> **AIM OF THE EXERCISE**
Transcribe exactly everything in the data below from the line containing "green scissors: 5 -> 4" down to the line containing "purple scissors: 6 -> 4", both lines included and nothing further.

> **DATA EXTRACT**
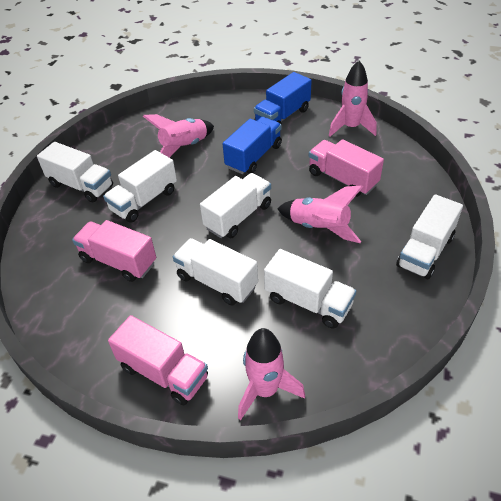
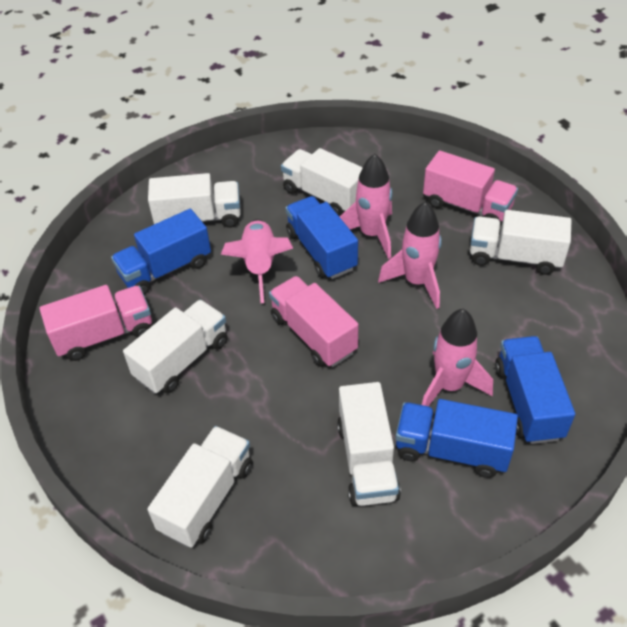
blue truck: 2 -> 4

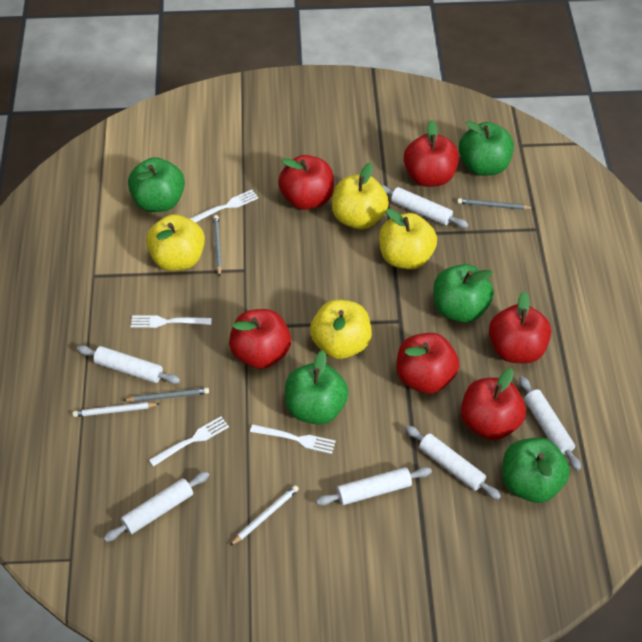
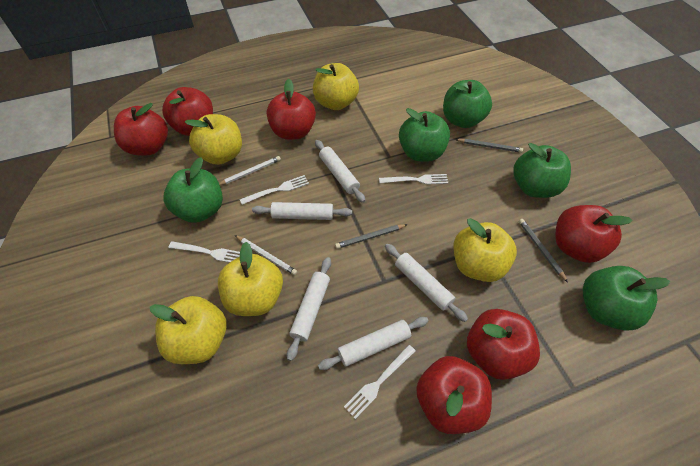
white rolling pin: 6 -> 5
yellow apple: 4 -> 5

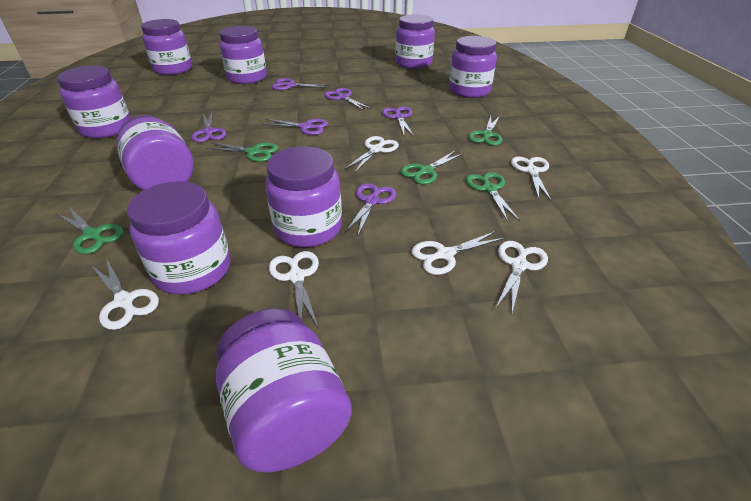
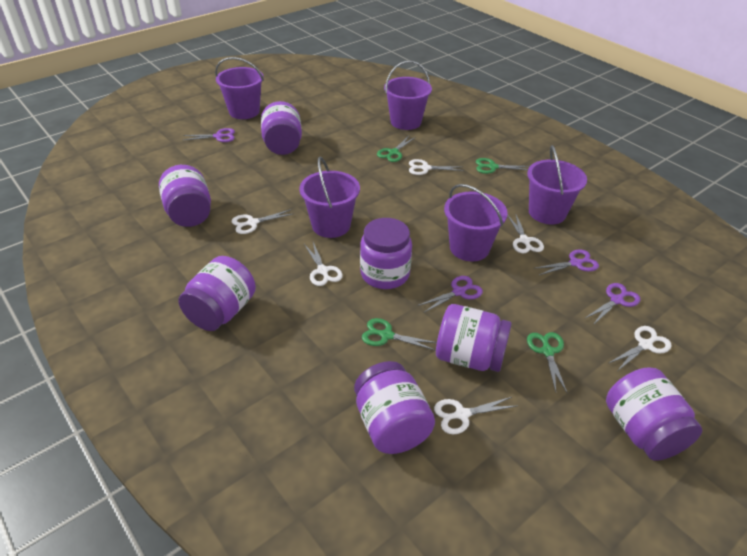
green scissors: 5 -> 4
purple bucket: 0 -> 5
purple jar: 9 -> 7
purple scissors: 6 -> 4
* * *
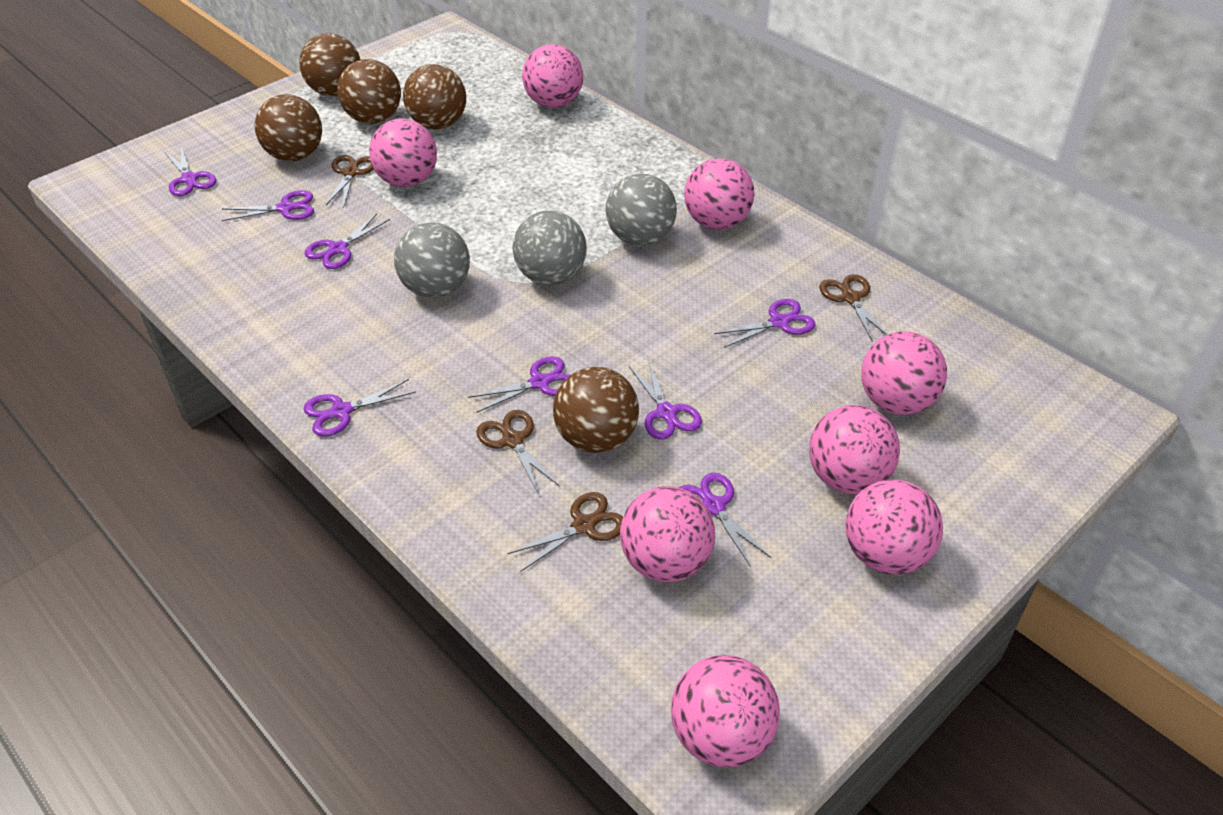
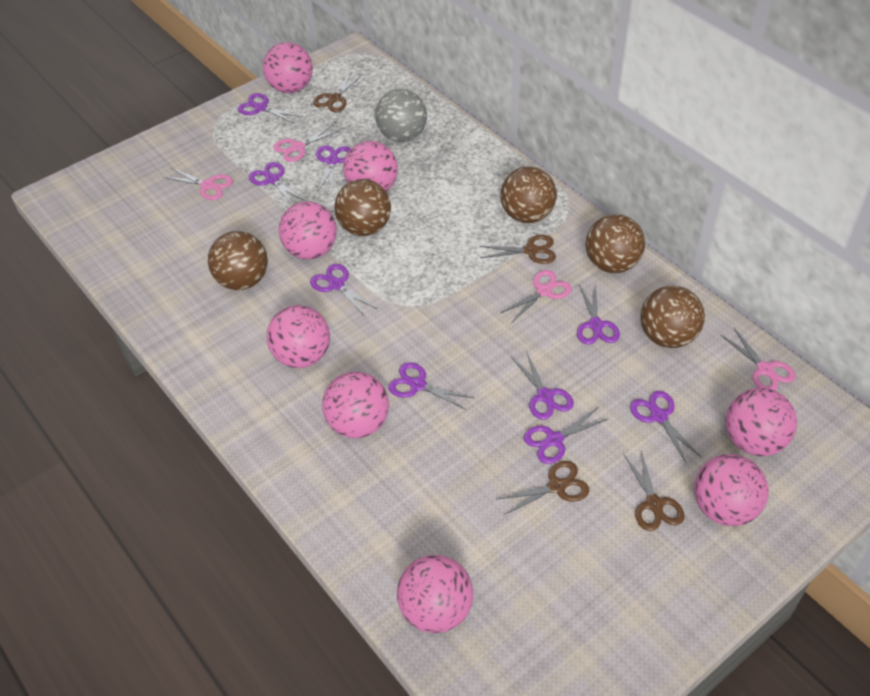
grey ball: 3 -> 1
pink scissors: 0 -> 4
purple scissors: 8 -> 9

> **EXPECTED ANSWER**
green scissors: 5 -> 4
purple bucket: 0 -> 5
purple jar: 9 -> 7
purple scissors: 6 -> 4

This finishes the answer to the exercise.